[Data records]
------------------------------------------------------------
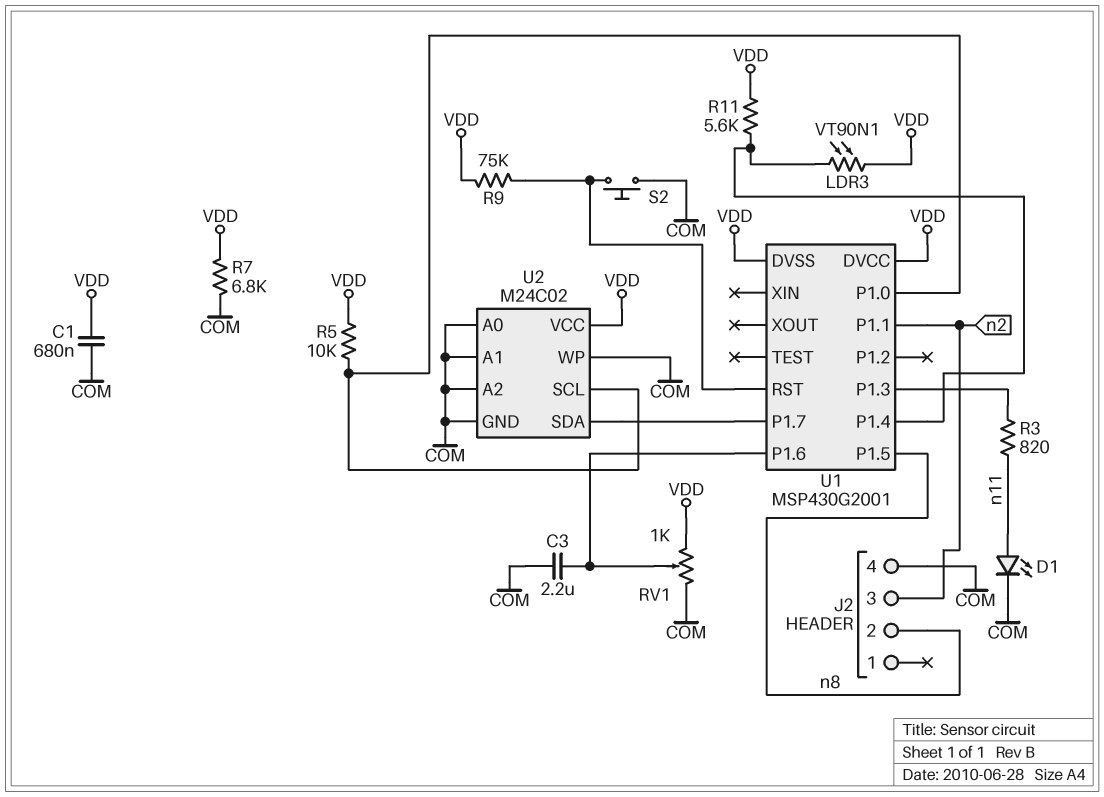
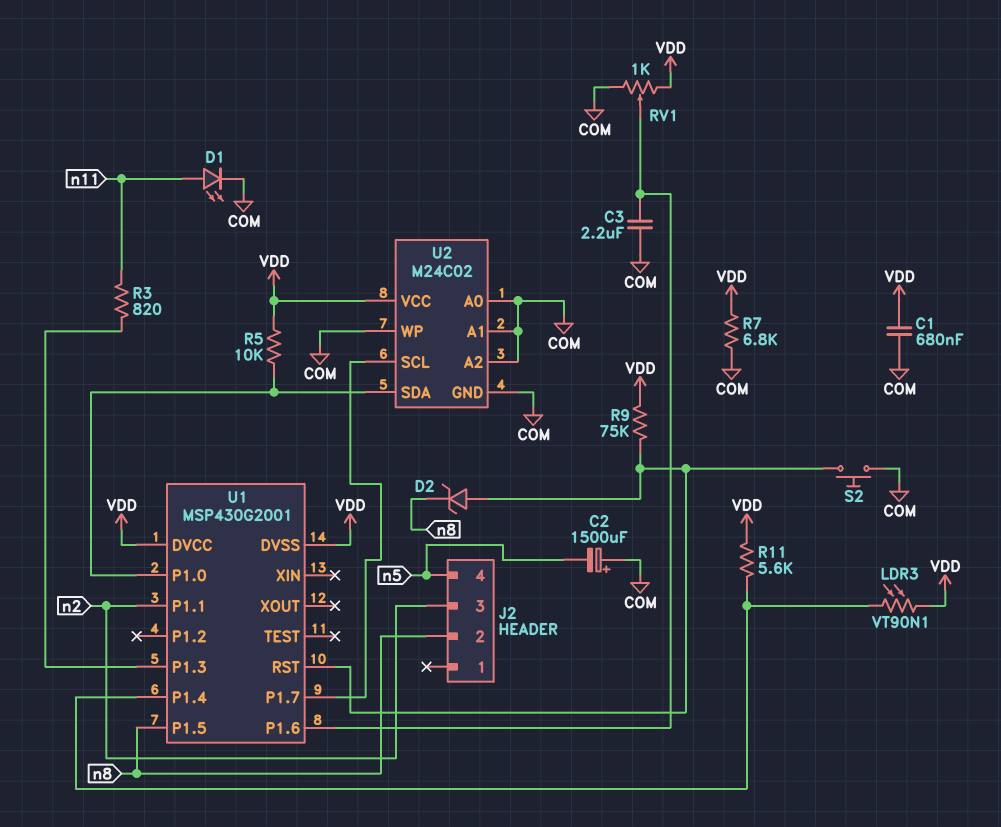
C2: none -> 1500uF (plus COM, minus n5)
D2: none -> zener (A U1/RST, K n8)
J2 pin 4: COM -> n5
U2 pin SCL: U1/P1.0 -> U1/P1.7
U2 pin SDA: U1/P1.7 -> U1/P1.0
------------------------------------------------------------
• [INSTRUCTIONS FOR THE TASK] Read the entries above and find each line holding the word "none". Copy it out.

• [WRITTEN RESPONSE]
C2: none -> 1500uF (plus COM, minus n5)
D2: none -> zener (A U1/RST, K n8)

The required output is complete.